## Supplied information
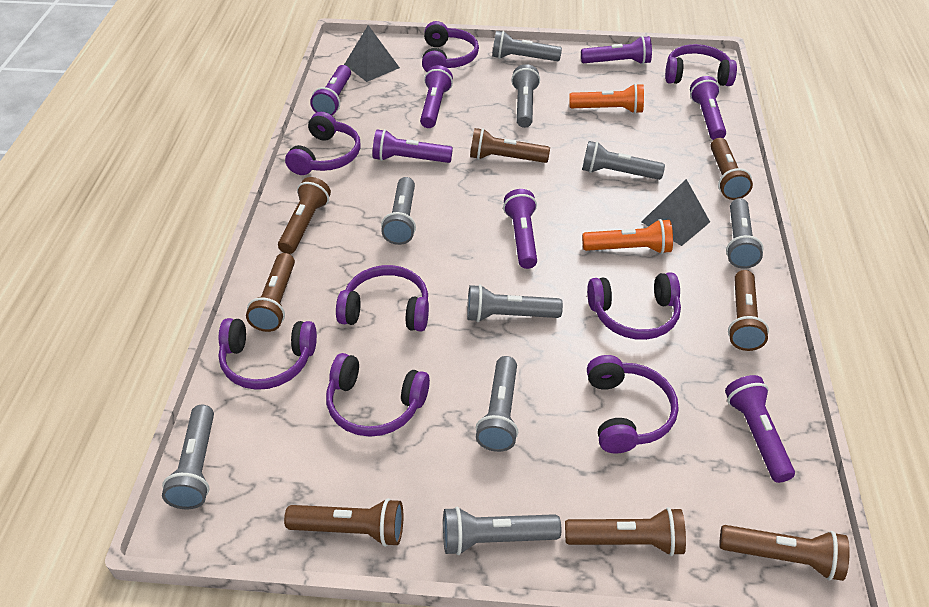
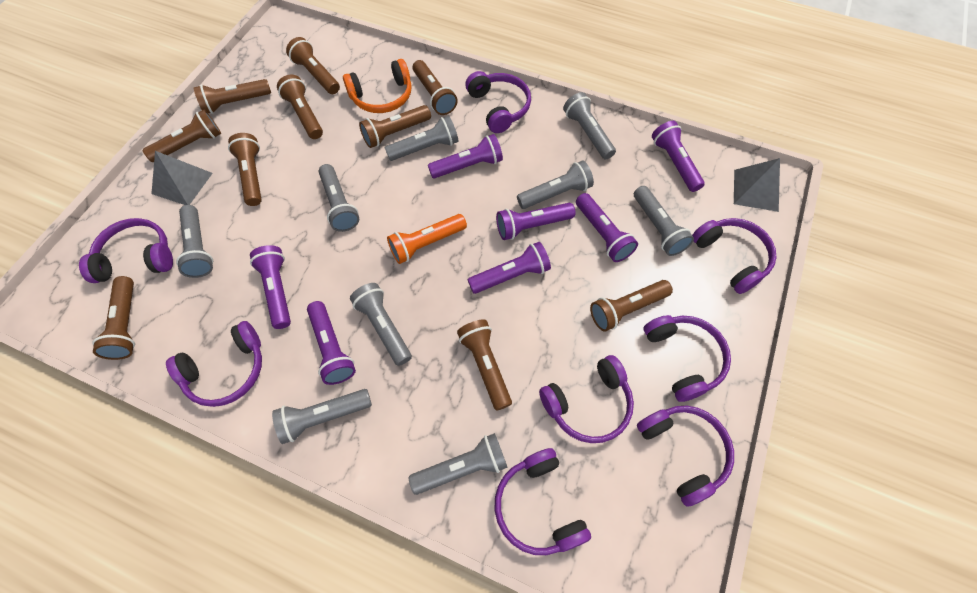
brown flashlight: 8 -> 10
orange flashlight: 2 -> 1
orange headphones: 0 -> 1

## Problem
Wherever the string "flashlight" is found in the listing above, copy the line that contains it.

## Answer area
brown flashlight: 8 -> 10
orange flashlight: 2 -> 1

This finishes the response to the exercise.